++++ SUPPLIED DATA ++++

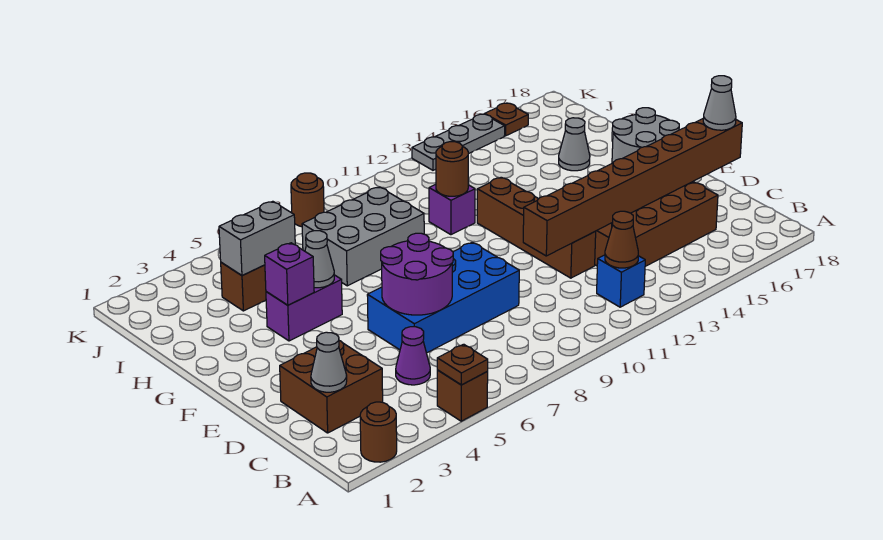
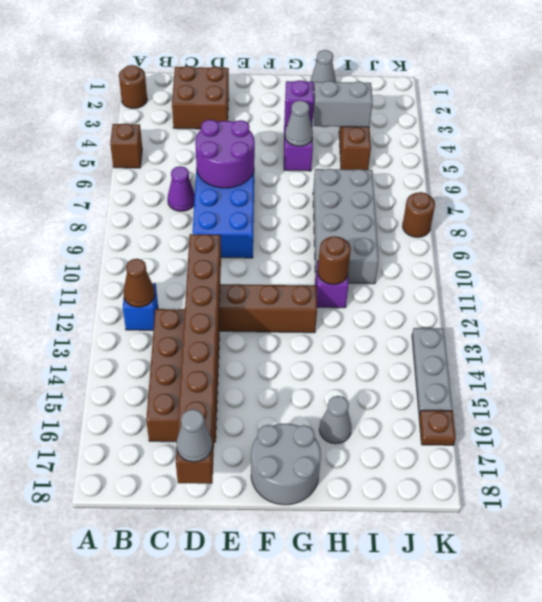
brown plate A5 level 2 -> none
grey cone C2 level 2 -> grey cone H1 level 1
purple cone C5 level 1 -> purple cone C7 level 1
grey brick H7:I9 level 1 -> grey brick H7:I10 level 1
grey brick I4:I5 level 2 -> grey brick H4:I4 level 2

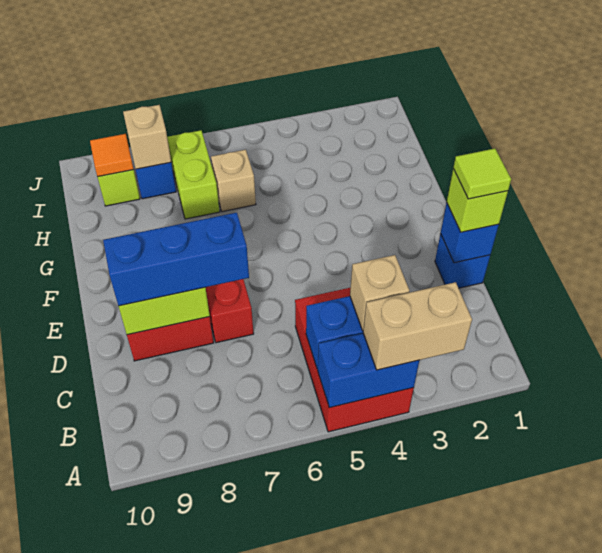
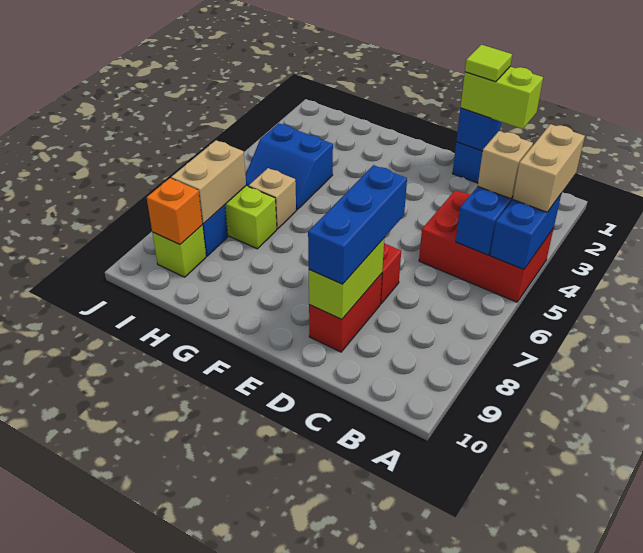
lime brick D1 level 3 -> lime brick C1:D1 level 3
none -> blue slope H4:I5 level 1 top 4
tan brick I8 level 2 -> tan brick I7:I8 level 2
orange tile I9 level 2 -> orange brick I9 level 2

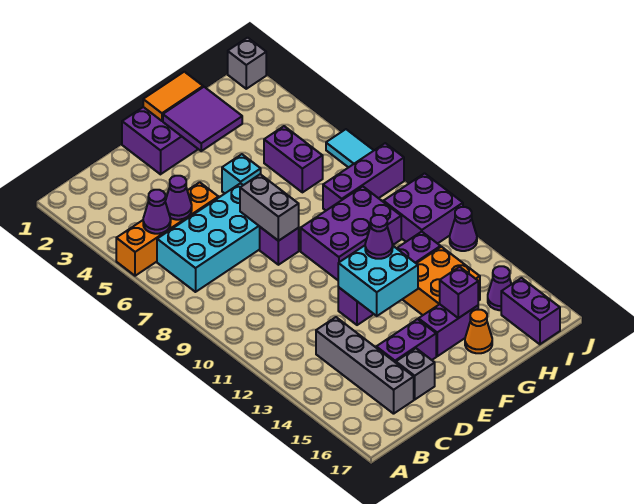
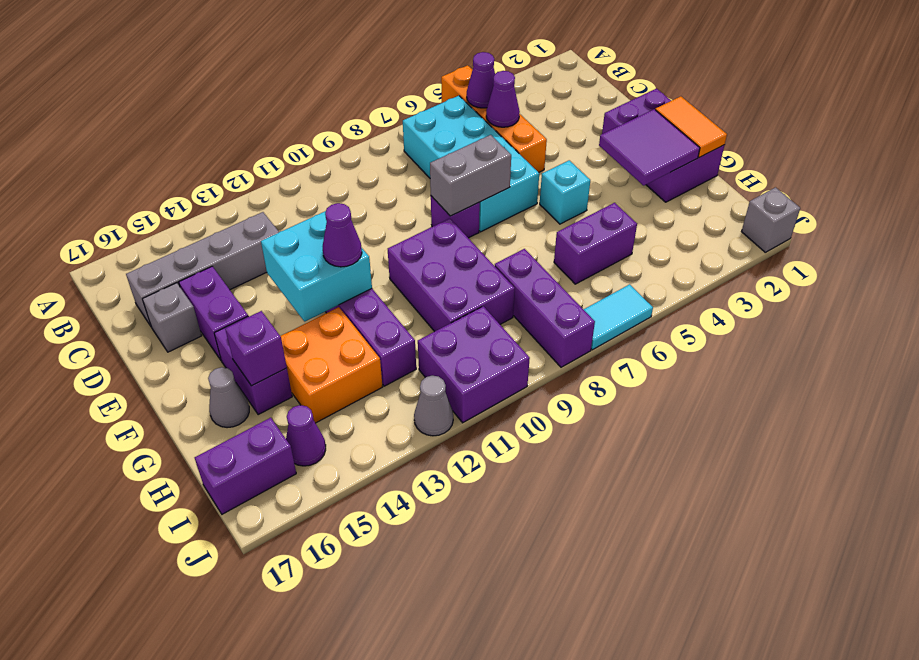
orange cone G16 level 1 -> grey cone G16 level 1
purple cone J12 level 1 -> grey cone J12 level 1

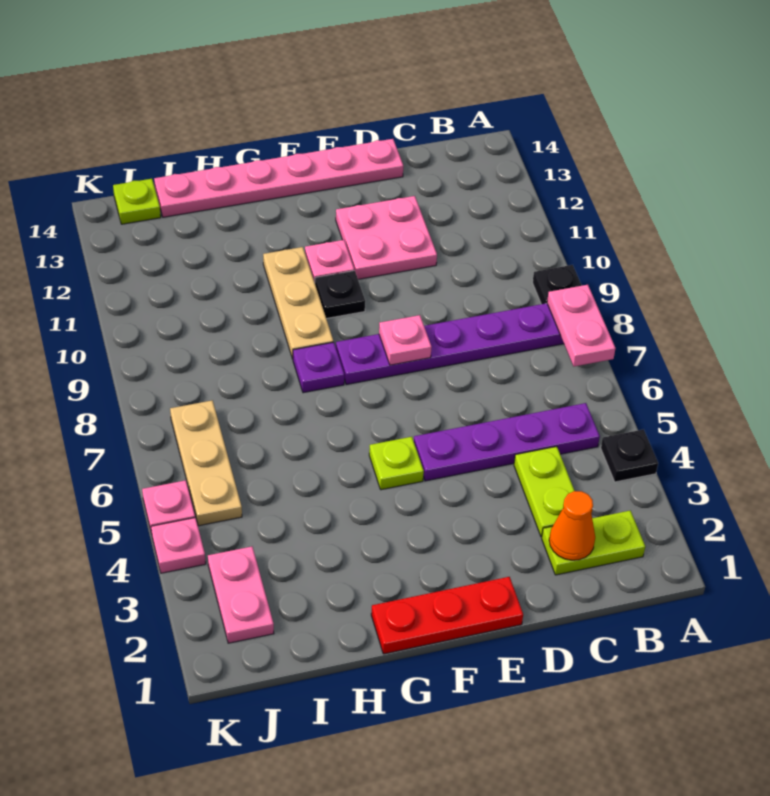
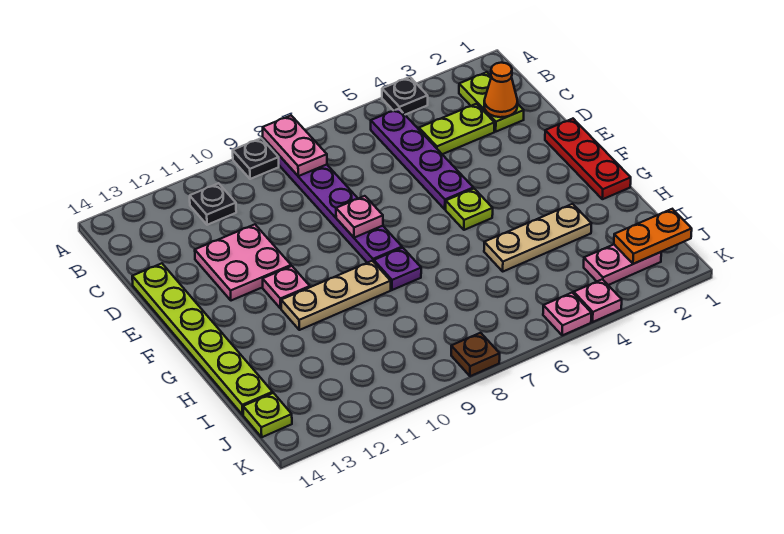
pink plate A7:A8 level 2 -> pink plate A8:B8 level 2
pink plate D14:I14 level 1 -> lime plate D14:I14 level 1
black plate F10 level 1 -> black plate B11 level 1
none -> orange plate J1:J2 level 2
tan plate J5:J7 level 1 -> tan plate H3:H5 level 1
none -> brown plate K8 level 1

++++

• [TASK ITEM]
Wherever a picture appears in the records above, skip it and retype everything else exactly.

• [EXERCISE OUTPUT]
brown plate A5 level 2 -> none
grey cone C2 level 2 -> grey cone H1 level 1
purple cone C5 level 1 -> purple cone C7 level 1
grey brick H7:I9 level 1 -> grey brick H7:I10 level 1
grey brick I4:I5 level 2 -> grey brick H4:I4 level 2

lime brick D1 level 3 -> lime brick C1:D1 level 3
none -> blue slope H4:I5 level 1 top 4
tan brick I8 level 2 -> tan brick I7:I8 level 2
orange tile I9 level 2 -> orange brick I9 level 2

orange cone G16 level 1 -> grey cone G16 level 1
purple cone J12 level 1 -> grey cone J12 level 1

pink plate A7:A8 level 2 -> pink plate A8:B8 level 2
pink plate D14:I14 level 1 -> lime plate D14:I14 level 1
black plate F10 level 1 -> black plate B11 level 1
none -> orange plate J1:J2 level 2
tan plate J5:J7 level 1 -> tan plate H3:H5 level 1
none -> brown plate K8 level 1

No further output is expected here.